- _Exercise prompt_
For this task, copy all of the data below exactly and skip the pictures.

- _Recorded information_
Segment Open

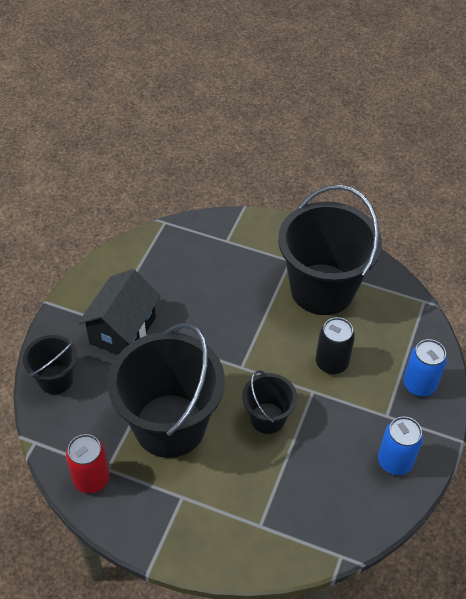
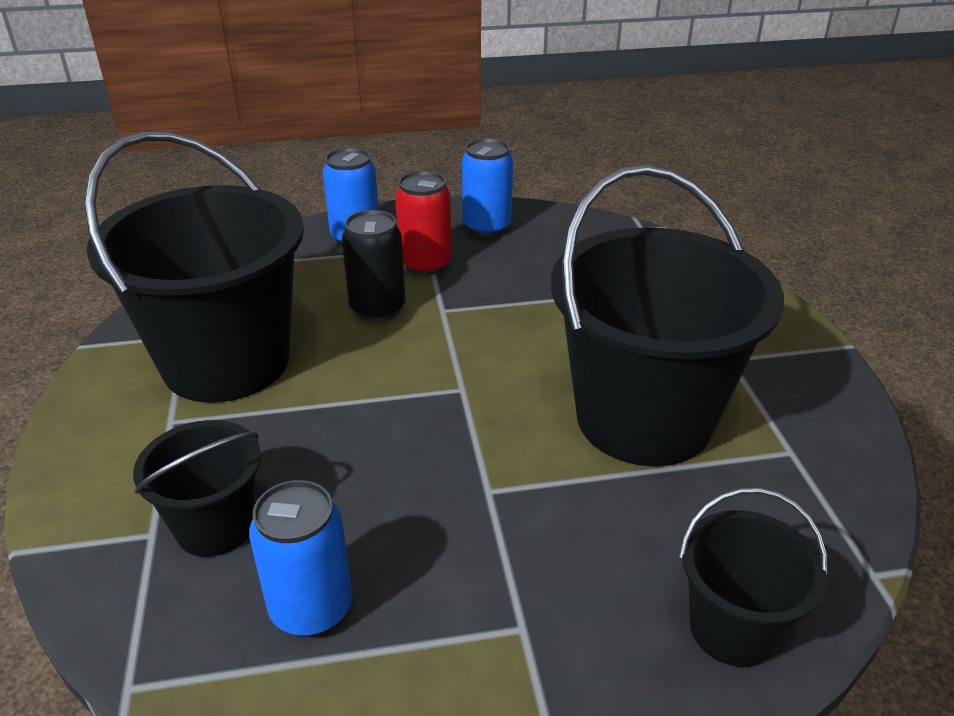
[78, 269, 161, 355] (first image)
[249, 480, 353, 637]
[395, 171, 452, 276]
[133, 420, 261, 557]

Segment Closed

- _Output for this exercise_
[78, 269, 161, 355] (first image)
[249, 480, 353, 637]
[395, 171, 452, 276]
[133, 420, 261, 557]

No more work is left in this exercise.